[Work instruction]: Could you give the listing again exactly, without its pictures?

[Task material]:
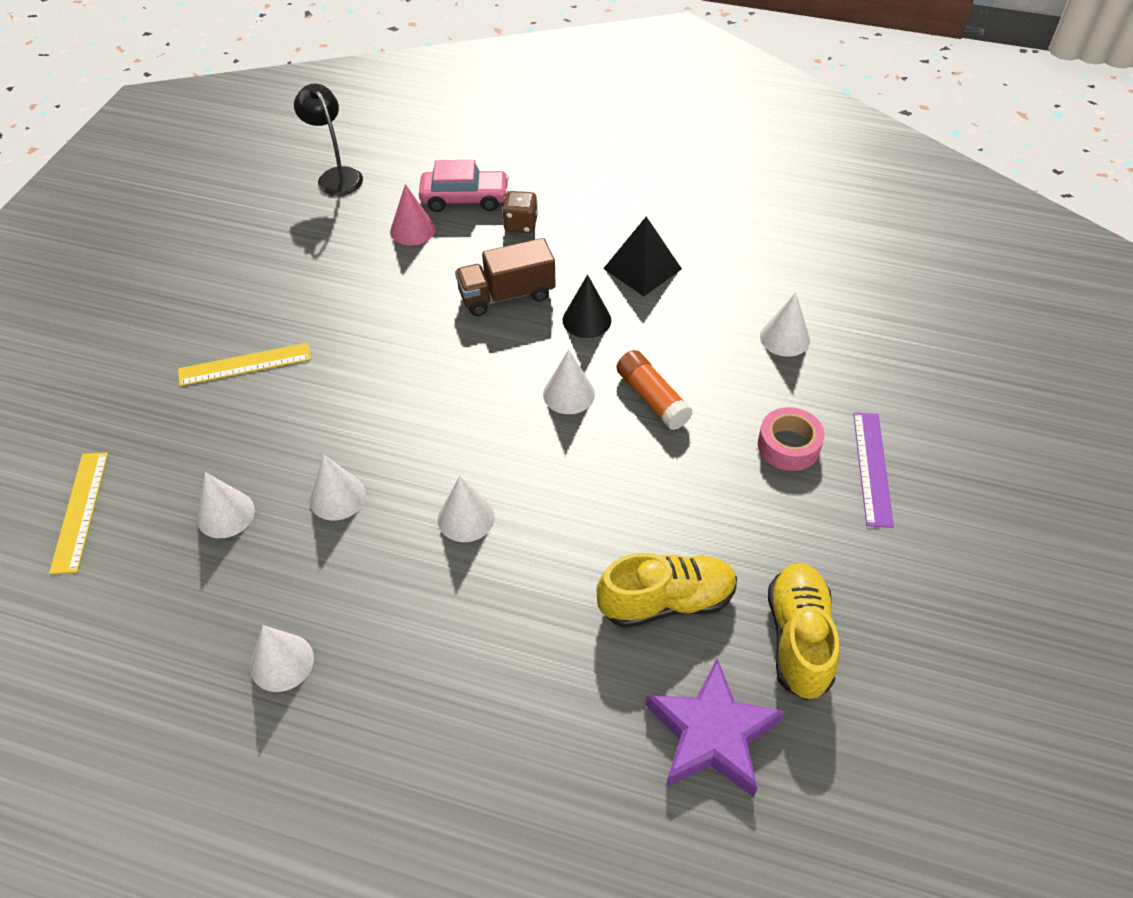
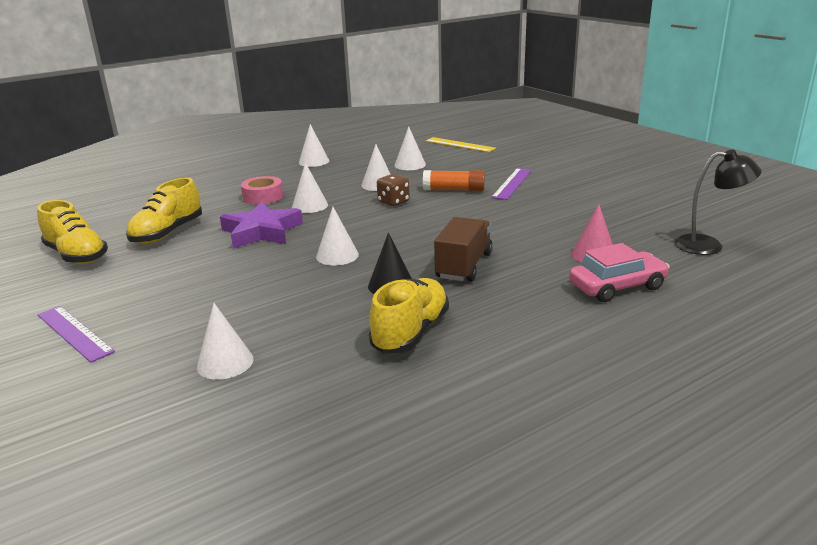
camera: 130 degrees right, 25 degrees down
(245, 364) = (512, 183): yellow ruler -> purple ruler
(465, 199) = (617, 286): pink car -> pink car turned 150 degrees counterclockwise
(520, 225) = (547, 299): brown dice -> brown dice (393, 202)
(642, 268) = (411, 332): black pyramid -> yellow shoe
(652, 398) = (282, 280): orange glue stick -> orange glue stick (454, 190)
(711, 734) = (102, 220): purple star -> purple star (261, 231)
(788, 446) = (154, 310): pink tape -> pink tape (263, 197)

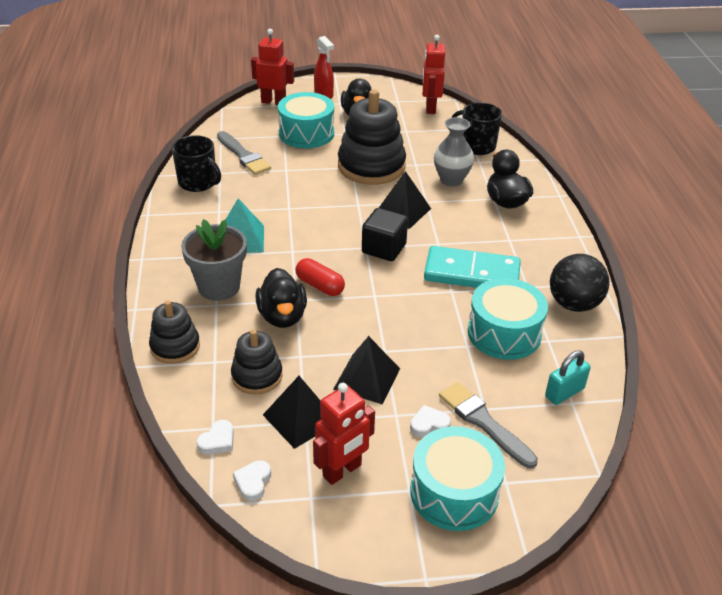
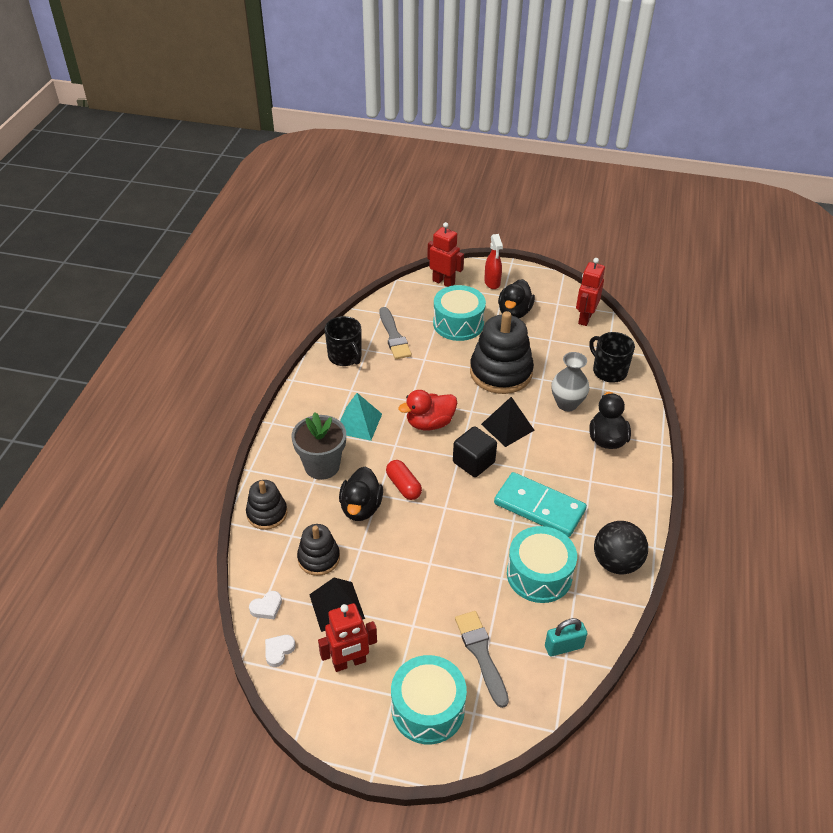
camera: 20 degrees right, 5 degrees up
(320, 224) = (429, 423): none -> red duck
(366, 378) = (404, 585): black pyramid -> none
(429, 424) = (435, 642): white heart -> none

[Answer for the task]:
camera: 130 degrees right, 25 degrees down
(245, 364) = (512, 183): yellow ruler -> purple ruler
(465, 199) = (617, 286): pink car -> pink car turned 150 degrees counterclockwise
(520, 225) = (547, 299): brown dice -> brown dice (393, 202)
(642, 268) = (411, 332): black pyramid -> yellow shoe
(652, 398) = (282, 280): orange glue stick -> orange glue stick (454, 190)
(711, 734) = (102, 220): purple star -> purple star (261, 231)
(788, 446) = (154, 310): pink tape -> pink tape (263, 197)

camera: 20 degrees right, 5 degrees up
(320, 224) = (429, 423): none -> red duck
(366, 378) = (404, 585): black pyramid -> none
(429, 424) = (435, 642): white heart -> none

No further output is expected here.